| What needs to be done |
Skip the images and restate every line of the records exactly.

# # # #

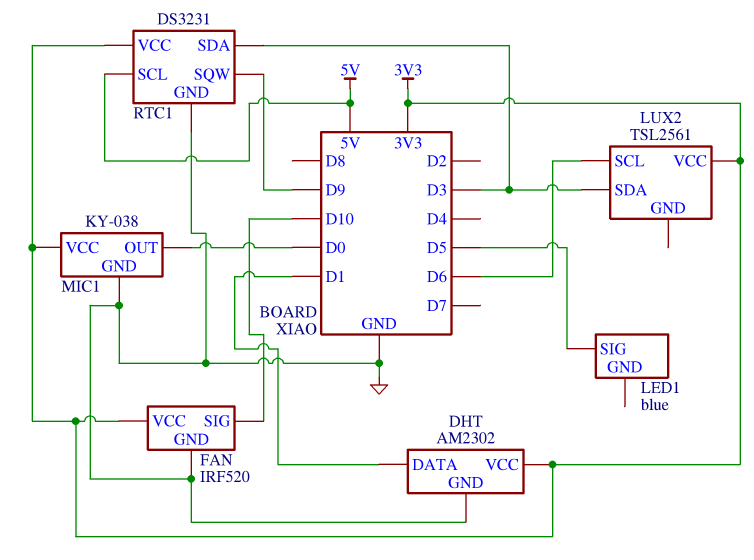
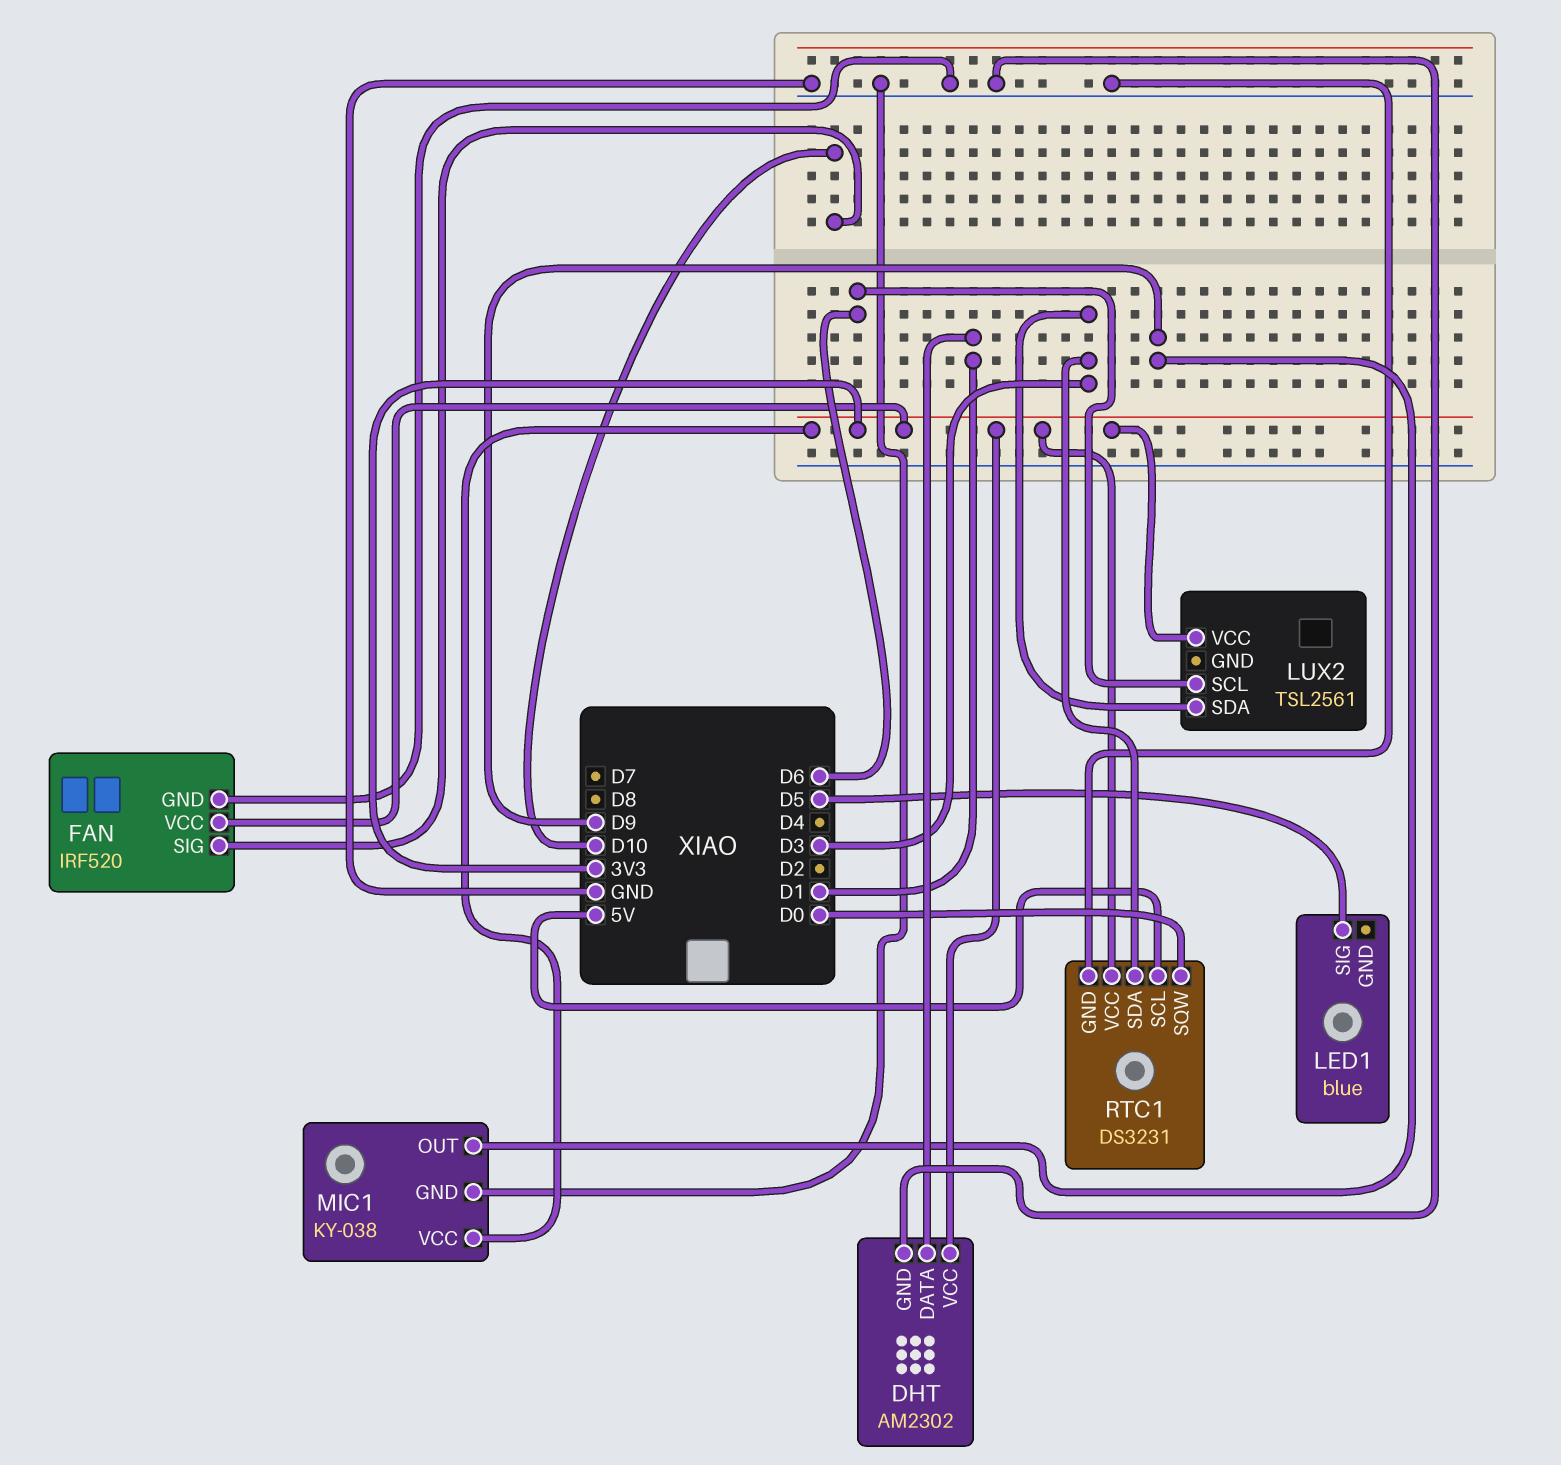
MIC1 pin OUT: D0 -> D9
RTC1 pin SQW: D9 -> D0

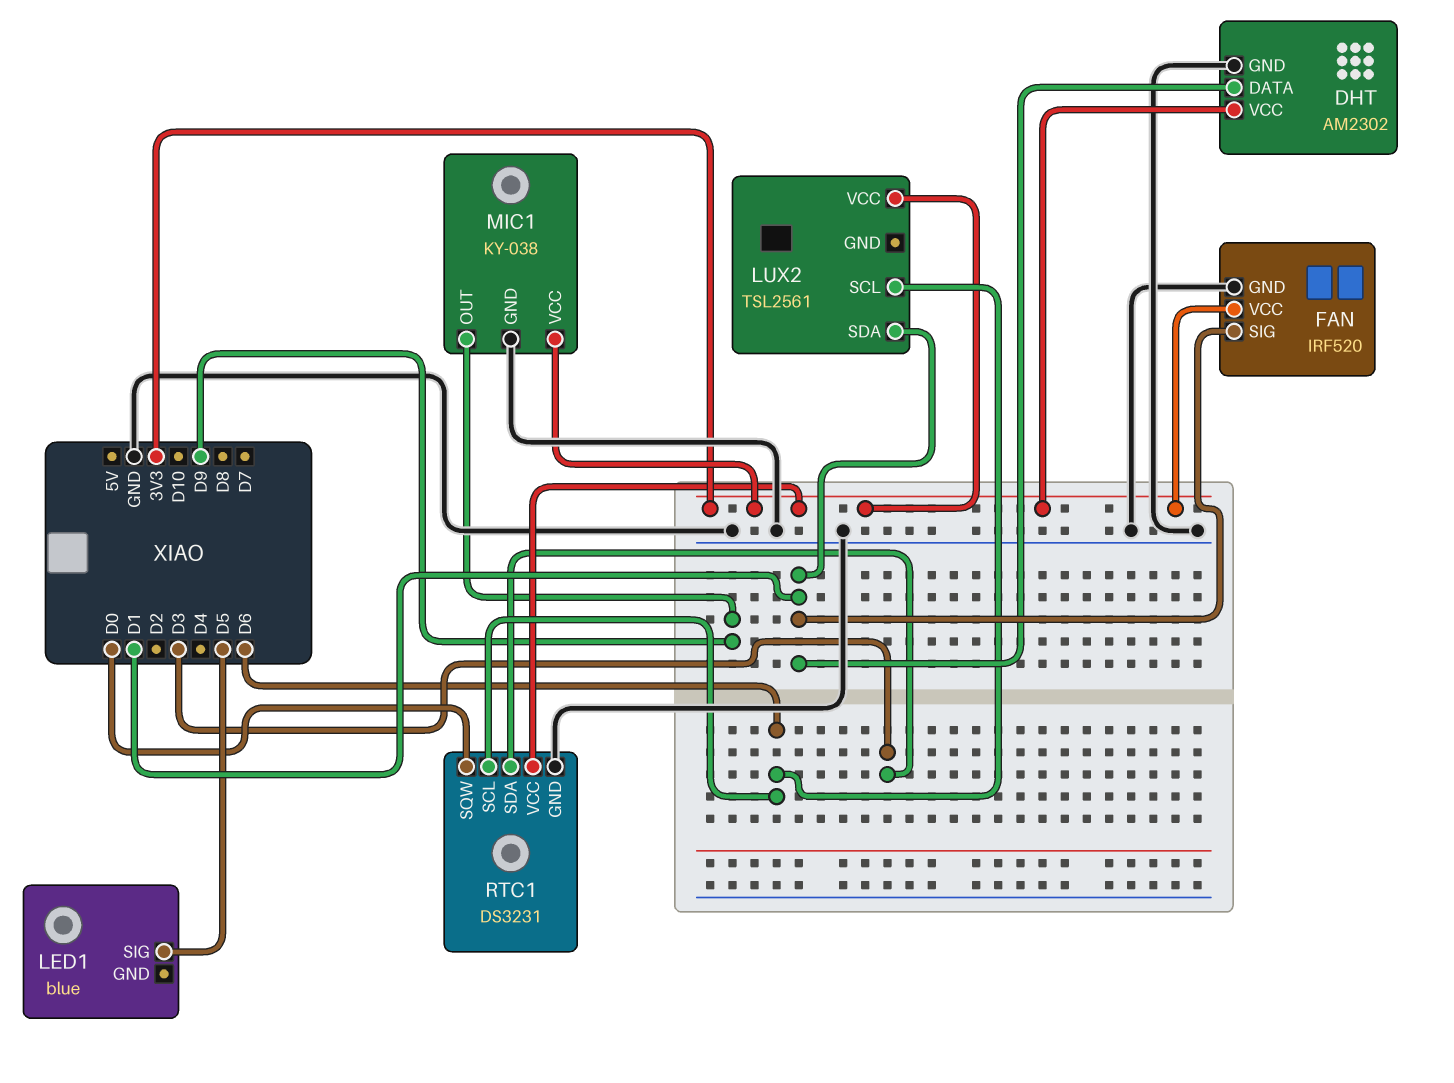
FAN pin SIG: D10 -> D1
LUX2 pin SDA: D3 -> D1
RTC1 pin SCL: 5V -> D6

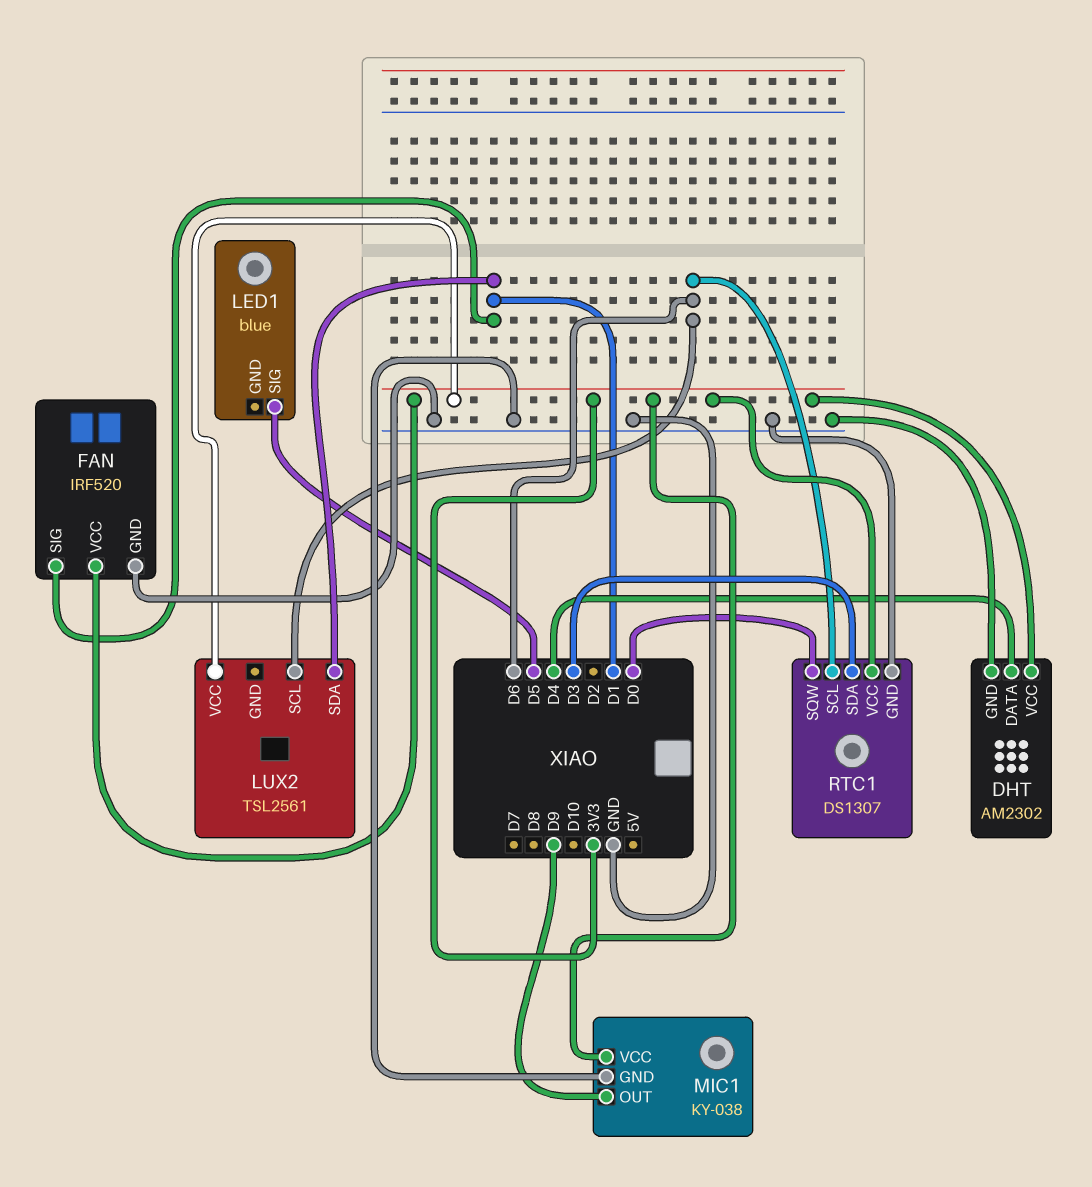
DHT pin DATA: D1 -> D4
RTC1: DS3231 -> DS1307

# # # #

| Finished exercise |
MIC1 pin OUT: D0 -> D9
RTC1 pin SQW: D9 -> D0

FAN pin SIG: D10 -> D1
LUX2 pin SDA: D3 -> D1
RTC1 pin SCL: 5V -> D6

DHT pin DATA: D1 -> D4
RTC1: DS3231 -> DS1307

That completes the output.